### Your instructions
Could you please reproduce every record below exactly, leaving out the pictures?

### Supplied material
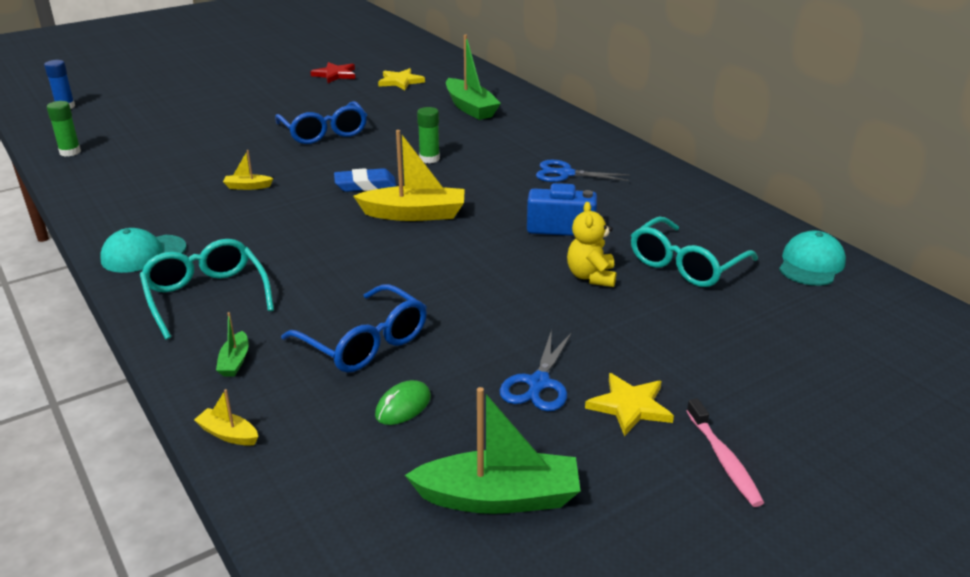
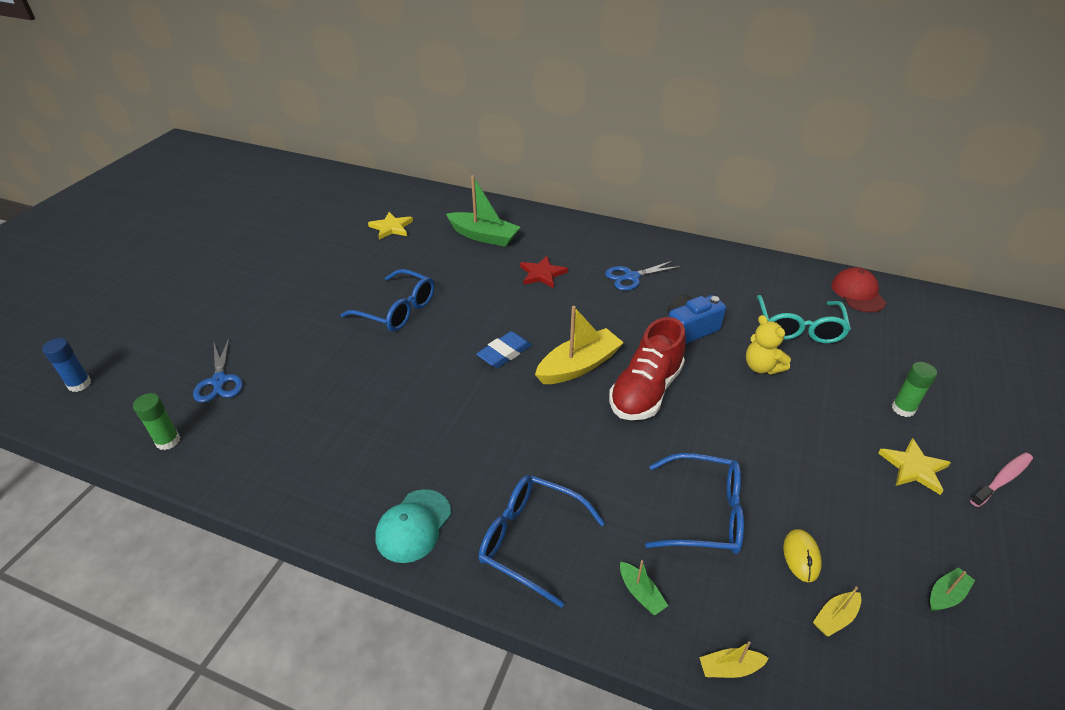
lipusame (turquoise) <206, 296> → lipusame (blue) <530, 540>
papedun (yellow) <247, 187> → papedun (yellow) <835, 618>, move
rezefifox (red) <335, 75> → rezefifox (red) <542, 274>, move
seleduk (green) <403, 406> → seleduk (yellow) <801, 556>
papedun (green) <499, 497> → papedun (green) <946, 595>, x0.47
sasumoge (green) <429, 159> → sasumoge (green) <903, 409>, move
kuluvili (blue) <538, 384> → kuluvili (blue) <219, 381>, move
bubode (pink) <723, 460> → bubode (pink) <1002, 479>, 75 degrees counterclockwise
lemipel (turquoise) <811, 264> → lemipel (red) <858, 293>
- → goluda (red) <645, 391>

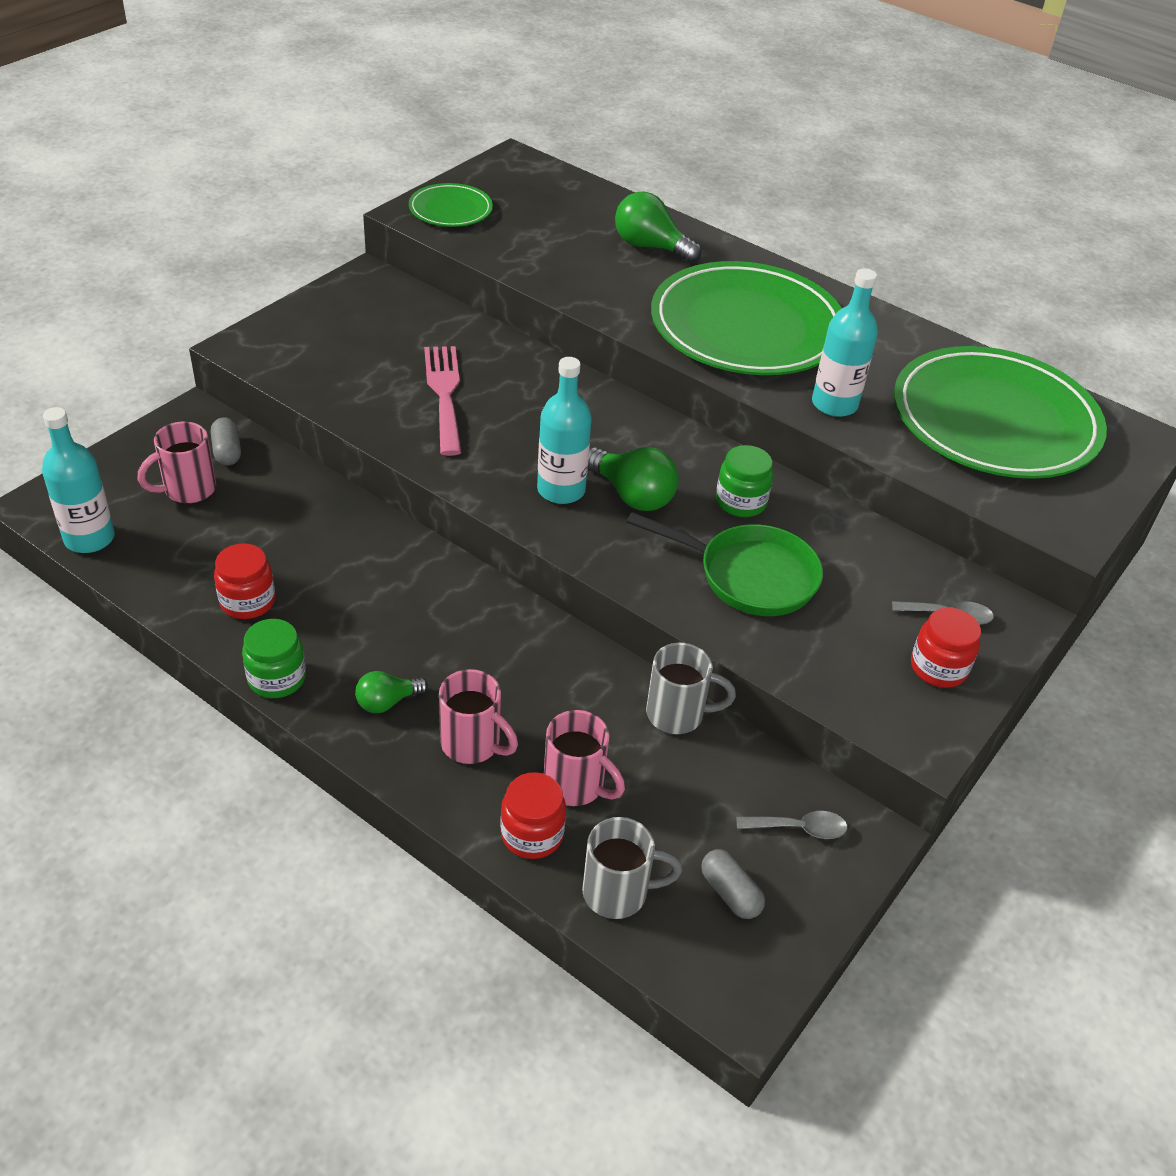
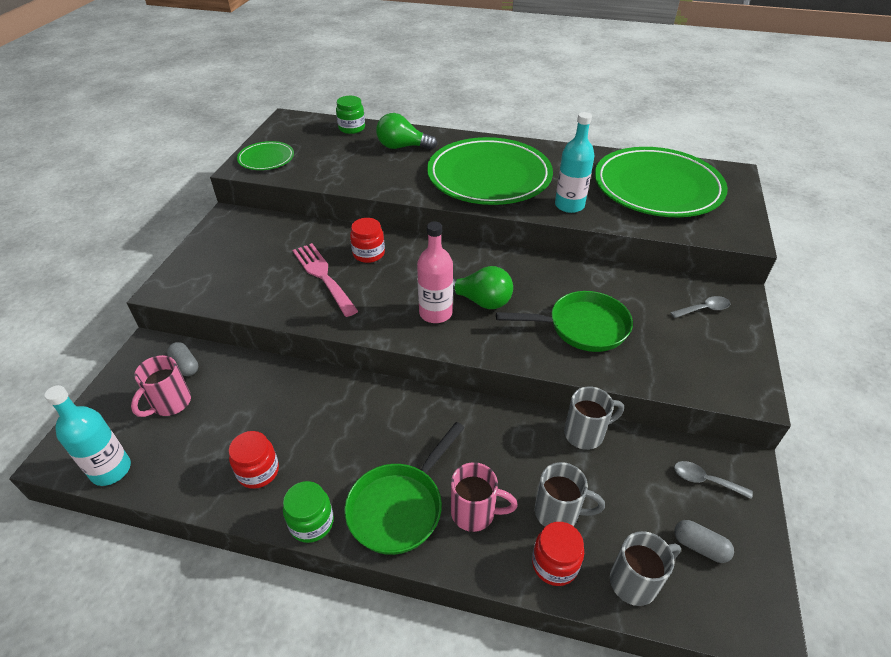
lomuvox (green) <387, 702> → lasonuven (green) <399, 507>
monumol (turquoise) <561, 490> → monumol (pink) <435, 313>
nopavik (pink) <576, 785> → nopavik (grey) <558, 513>
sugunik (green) <740, 502> → sugunik (green) <352, 128>, move
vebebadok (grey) <798, 828> → vebebadok (grey) <705, 480>, 135 degrees counterclockwise
sugunik (red) <938, 668> → sugunik (red) <369, 254>, move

### Reply to the exercise
lipusame (turquoise) <206, 296> → lipusame (blue) <530, 540>
papedun (yellow) <247, 187> → papedun (yellow) <835, 618>, move
rezefifox (red) <335, 75> → rezefifox (red) <542, 274>, move
seleduk (green) <403, 406> → seleduk (yellow) <801, 556>
papedun (green) <499, 497> → papedun (green) <946, 595>, x0.47
sasumoge (green) <429, 159> → sasumoge (green) <903, 409>, move
kuluvili (blue) <538, 384> → kuluvili (blue) <219, 381>, move
bubode (pink) <723, 460> → bubode (pink) <1002, 479>, 75 degrees counterclockwise
lemipel (turquoise) <811, 264> → lemipel (red) <858, 293>
- → goluda (red) <645, 391>

lomuvox (green) <387, 702> → lasonuven (green) <399, 507>
monumol (turquoise) <561, 490> → monumol (pink) <435, 313>
nopavik (pink) <576, 785> → nopavik (grey) <558, 513>
sugunik (green) <740, 502> → sugunik (green) <352, 128>, move
vebebadok (grey) <798, 828> → vebebadok (grey) <705, 480>, 135 degrees counterclockwise
sugunik (red) <938, 668> → sugunik (red) <369, 254>, move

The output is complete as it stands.